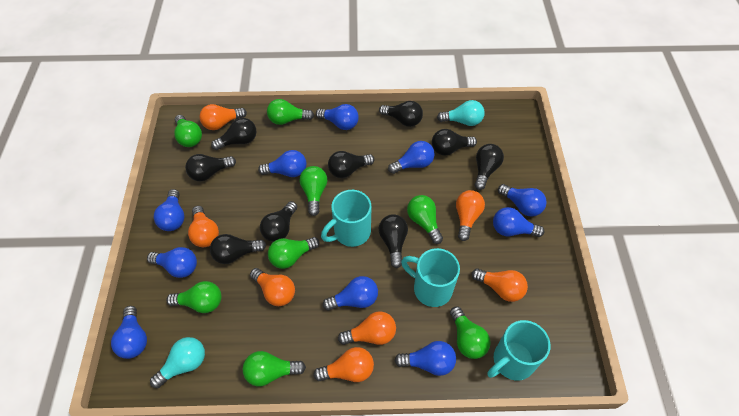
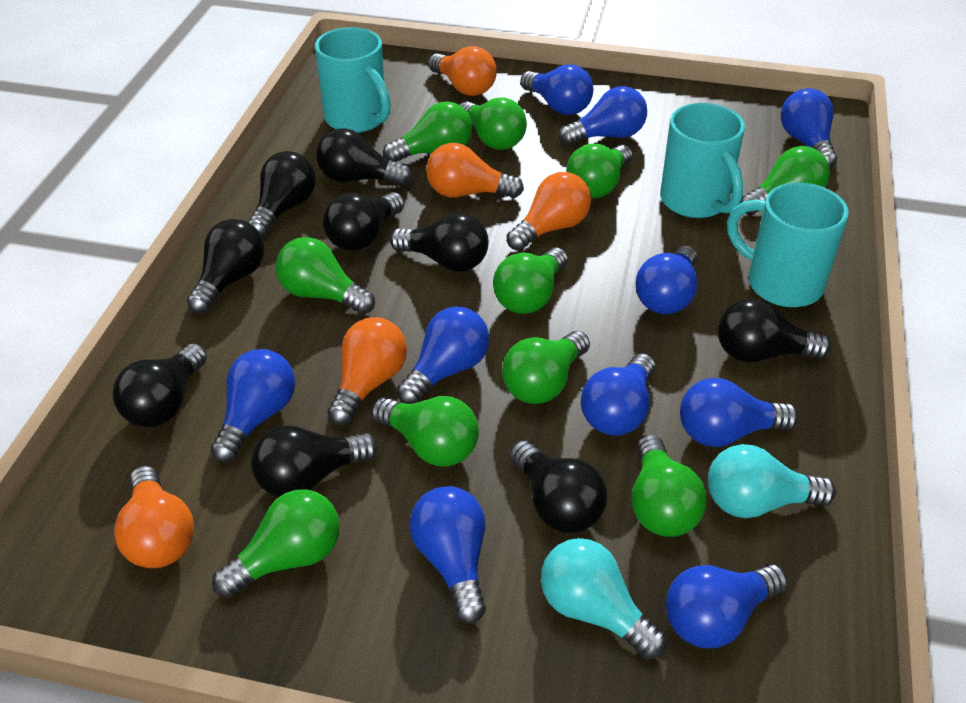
green light bulb: 8 -> 10
orange light bulb: 7 -> 5

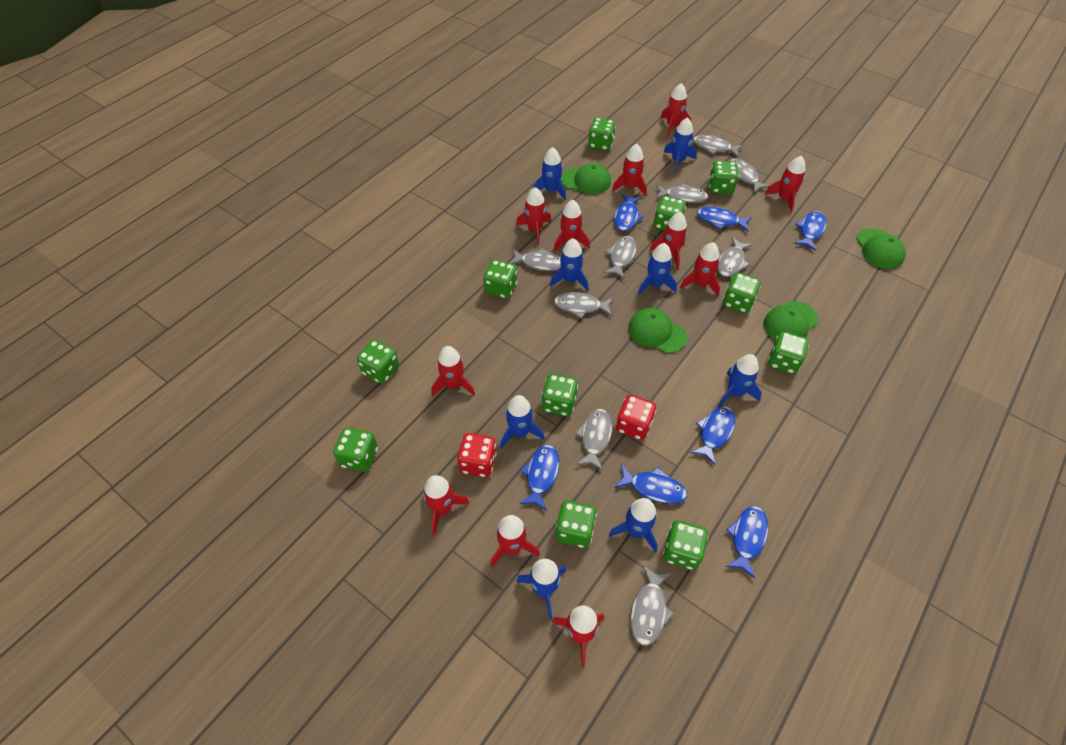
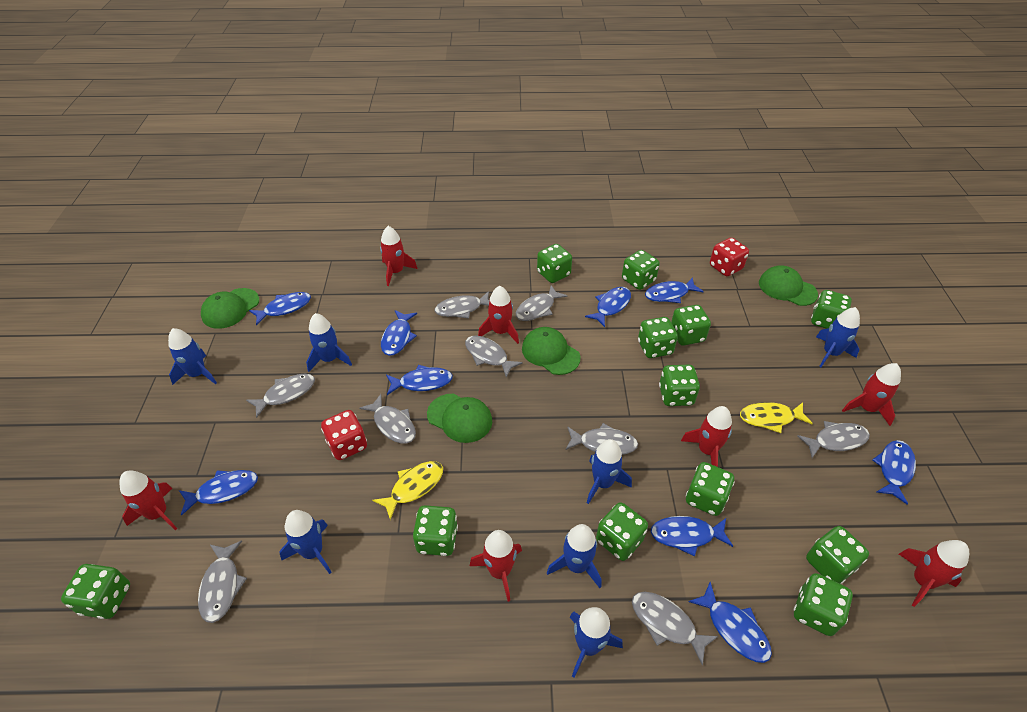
blue fish: 7 -> 9
blue rocket: 8 -> 7
green dice: 11 -> 12
red rocket: 11 -> 7
yellow fish: 0 -> 2

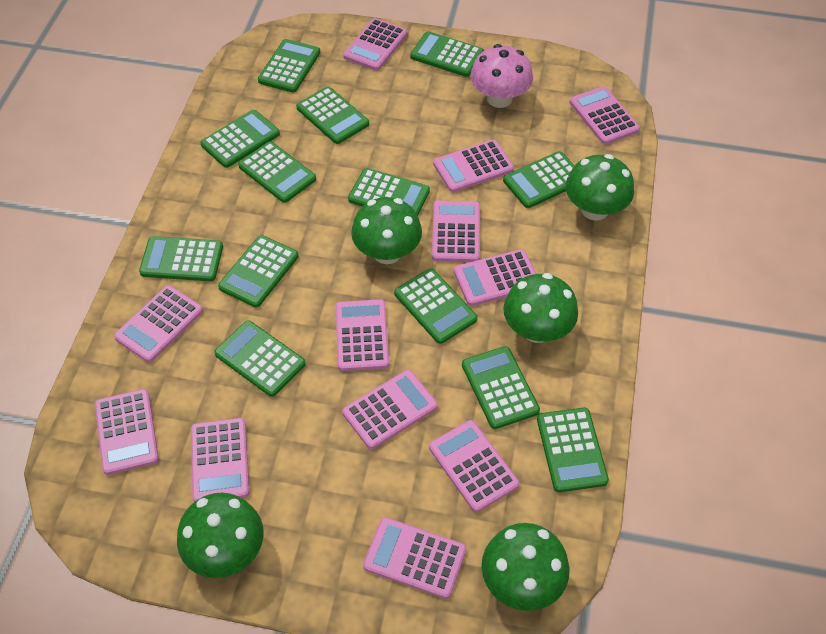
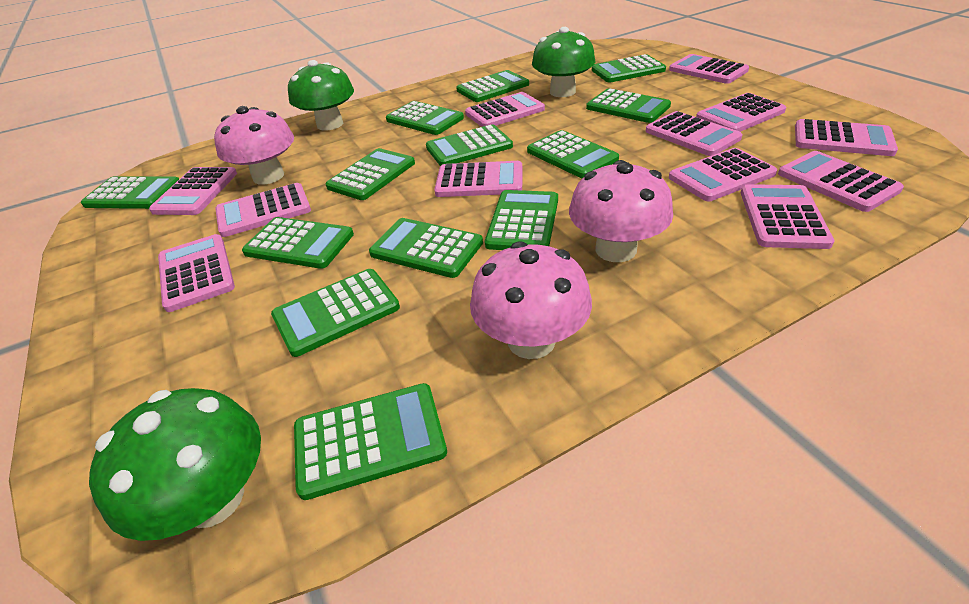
green mushroom: 5 -> 3
pink mushroom: 1 -> 3

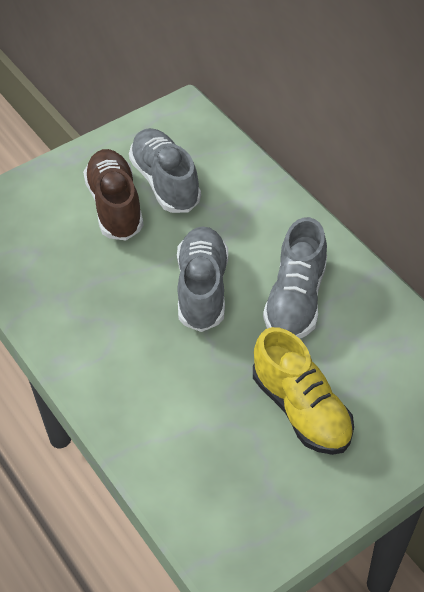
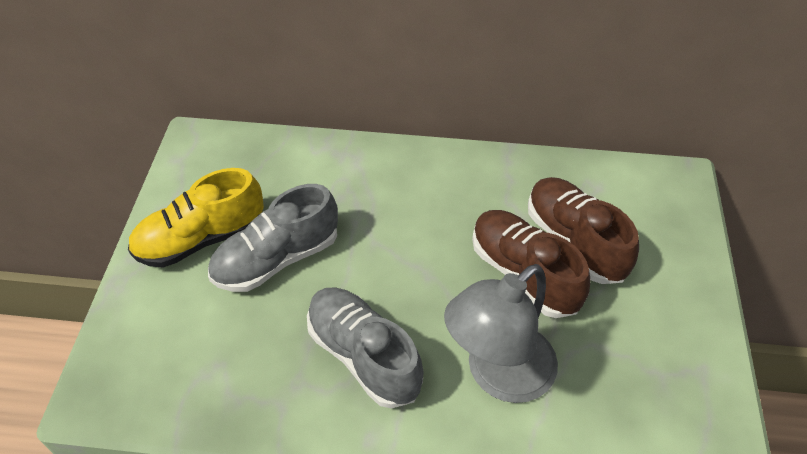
brown shoe: 1 -> 2
grey lamp: 0 -> 1
grey shoe: 3 -> 2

WHAT IS BEING ASKED:
The full data, repeated exactly and stripped of its pictures, is the expected answer.

PROBLEM SOLUTION:
green light bulb: 8 -> 10
orange light bulb: 7 -> 5

blue fish: 7 -> 9
blue rocket: 8 -> 7
green dice: 11 -> 12
red rocket: 11 -> 7
yellow fish: 0 -> 2

green mushroom: 5 -> 3
pink mushroom: 1 -> 3

brown shoe: 1 -> 2
grey lamp: 0 -> 1
grey shoe: 3 -> 2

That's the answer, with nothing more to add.